◆ THE TASK
Report every line of the records that contains the string "kern".

◆ INFORMATION GIVEN
···
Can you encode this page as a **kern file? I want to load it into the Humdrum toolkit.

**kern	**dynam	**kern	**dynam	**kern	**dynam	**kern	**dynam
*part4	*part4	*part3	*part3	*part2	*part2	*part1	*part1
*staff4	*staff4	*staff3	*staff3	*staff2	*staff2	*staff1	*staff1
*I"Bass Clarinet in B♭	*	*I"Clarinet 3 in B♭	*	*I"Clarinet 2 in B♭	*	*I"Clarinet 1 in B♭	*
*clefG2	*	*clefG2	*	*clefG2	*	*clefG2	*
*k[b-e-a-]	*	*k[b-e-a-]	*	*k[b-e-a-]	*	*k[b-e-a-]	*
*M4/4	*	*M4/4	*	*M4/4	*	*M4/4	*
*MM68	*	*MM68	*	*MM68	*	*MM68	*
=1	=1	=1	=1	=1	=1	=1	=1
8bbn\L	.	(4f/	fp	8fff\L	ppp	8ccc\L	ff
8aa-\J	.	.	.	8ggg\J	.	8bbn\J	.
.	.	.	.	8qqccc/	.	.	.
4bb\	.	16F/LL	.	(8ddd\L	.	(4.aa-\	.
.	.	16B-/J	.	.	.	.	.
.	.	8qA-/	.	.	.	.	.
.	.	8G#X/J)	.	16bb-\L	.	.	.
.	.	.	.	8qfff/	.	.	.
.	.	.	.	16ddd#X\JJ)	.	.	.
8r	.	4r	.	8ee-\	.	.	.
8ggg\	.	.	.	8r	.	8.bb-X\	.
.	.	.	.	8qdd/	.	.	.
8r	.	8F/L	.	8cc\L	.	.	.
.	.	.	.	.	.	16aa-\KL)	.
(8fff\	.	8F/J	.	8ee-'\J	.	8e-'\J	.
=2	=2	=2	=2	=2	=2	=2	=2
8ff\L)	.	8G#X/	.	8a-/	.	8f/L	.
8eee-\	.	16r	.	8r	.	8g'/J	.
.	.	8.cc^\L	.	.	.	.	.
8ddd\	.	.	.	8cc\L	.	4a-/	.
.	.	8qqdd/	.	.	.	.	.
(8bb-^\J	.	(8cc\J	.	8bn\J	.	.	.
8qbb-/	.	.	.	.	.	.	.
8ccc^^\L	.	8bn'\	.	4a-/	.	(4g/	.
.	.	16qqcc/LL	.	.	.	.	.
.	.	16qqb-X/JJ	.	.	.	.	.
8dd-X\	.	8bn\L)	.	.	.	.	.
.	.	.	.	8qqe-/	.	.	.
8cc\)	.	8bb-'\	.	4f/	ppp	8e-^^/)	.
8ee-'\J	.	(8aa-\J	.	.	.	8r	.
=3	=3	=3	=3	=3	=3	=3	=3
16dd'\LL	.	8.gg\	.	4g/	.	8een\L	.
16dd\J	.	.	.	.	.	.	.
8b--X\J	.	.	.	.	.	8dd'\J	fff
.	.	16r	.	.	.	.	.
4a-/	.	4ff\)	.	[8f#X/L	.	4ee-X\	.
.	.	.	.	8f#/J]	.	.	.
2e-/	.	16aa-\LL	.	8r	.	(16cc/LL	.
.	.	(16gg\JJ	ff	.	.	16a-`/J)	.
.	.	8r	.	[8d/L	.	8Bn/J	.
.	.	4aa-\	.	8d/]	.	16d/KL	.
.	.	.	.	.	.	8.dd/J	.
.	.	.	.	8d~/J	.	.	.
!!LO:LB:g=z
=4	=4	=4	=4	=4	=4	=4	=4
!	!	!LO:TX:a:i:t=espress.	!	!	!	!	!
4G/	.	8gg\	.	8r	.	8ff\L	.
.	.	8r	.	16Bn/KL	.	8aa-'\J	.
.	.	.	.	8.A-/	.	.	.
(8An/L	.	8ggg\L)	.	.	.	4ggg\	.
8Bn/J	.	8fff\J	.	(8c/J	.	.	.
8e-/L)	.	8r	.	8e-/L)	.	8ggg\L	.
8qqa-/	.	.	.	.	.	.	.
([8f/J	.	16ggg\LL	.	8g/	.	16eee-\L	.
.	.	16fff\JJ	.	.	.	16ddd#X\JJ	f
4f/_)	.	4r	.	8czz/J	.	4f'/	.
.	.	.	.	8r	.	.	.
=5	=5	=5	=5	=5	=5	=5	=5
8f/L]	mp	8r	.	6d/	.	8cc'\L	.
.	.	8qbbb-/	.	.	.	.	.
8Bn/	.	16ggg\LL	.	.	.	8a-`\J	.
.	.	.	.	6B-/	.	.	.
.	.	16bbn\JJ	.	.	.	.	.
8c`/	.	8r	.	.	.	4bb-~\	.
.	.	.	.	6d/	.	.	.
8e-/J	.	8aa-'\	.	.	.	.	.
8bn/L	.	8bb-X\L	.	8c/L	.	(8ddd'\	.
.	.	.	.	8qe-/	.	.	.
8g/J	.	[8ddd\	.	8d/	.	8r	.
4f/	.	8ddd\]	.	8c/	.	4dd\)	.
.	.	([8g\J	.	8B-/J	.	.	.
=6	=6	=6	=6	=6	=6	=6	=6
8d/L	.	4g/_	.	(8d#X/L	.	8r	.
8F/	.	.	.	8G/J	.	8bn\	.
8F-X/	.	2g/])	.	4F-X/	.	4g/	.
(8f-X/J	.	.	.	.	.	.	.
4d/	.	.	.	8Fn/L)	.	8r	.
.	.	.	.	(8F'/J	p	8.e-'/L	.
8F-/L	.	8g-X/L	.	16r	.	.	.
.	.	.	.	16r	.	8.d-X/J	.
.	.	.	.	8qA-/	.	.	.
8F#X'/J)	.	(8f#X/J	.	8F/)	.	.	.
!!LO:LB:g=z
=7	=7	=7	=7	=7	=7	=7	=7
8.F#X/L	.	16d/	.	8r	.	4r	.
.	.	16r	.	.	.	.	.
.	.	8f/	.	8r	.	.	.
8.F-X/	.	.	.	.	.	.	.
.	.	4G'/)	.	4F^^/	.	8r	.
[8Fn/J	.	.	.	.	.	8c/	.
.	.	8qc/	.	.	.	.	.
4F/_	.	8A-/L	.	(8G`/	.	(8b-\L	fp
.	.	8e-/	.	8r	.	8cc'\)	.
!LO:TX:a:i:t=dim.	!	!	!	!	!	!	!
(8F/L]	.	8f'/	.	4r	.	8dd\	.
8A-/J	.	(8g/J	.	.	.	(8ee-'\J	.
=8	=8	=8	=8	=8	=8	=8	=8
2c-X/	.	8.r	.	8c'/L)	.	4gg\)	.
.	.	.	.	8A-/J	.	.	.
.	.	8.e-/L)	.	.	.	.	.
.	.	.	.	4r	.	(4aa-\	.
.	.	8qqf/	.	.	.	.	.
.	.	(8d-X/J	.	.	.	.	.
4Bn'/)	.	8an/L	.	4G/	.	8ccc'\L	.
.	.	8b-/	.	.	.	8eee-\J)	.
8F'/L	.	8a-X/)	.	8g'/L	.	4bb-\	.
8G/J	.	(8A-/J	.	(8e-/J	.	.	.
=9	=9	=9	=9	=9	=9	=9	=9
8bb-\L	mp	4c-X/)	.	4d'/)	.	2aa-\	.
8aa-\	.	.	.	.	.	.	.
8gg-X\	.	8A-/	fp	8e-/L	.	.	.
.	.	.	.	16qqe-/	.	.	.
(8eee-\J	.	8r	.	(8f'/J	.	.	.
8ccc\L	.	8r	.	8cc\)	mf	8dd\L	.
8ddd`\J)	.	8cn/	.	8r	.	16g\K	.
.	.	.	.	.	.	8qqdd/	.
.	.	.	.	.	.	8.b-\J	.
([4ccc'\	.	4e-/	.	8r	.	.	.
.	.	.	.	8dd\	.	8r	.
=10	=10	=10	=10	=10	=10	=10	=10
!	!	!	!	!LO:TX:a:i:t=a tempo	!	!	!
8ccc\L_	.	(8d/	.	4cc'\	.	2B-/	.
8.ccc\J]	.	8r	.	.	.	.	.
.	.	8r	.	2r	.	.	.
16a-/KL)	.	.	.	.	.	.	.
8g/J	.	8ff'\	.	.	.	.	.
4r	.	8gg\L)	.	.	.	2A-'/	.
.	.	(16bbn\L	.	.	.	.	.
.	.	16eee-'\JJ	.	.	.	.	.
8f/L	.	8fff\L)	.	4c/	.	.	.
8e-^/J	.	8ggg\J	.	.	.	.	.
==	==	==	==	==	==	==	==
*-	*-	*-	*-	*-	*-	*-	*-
···
◆ COMPLETED TASK
Can you encode this page as a **kern file? I want to load it into the Humdrum toolkit.
**kern	**dynam	**kern	**dynam	**kern	**dynam	**kern	**dynam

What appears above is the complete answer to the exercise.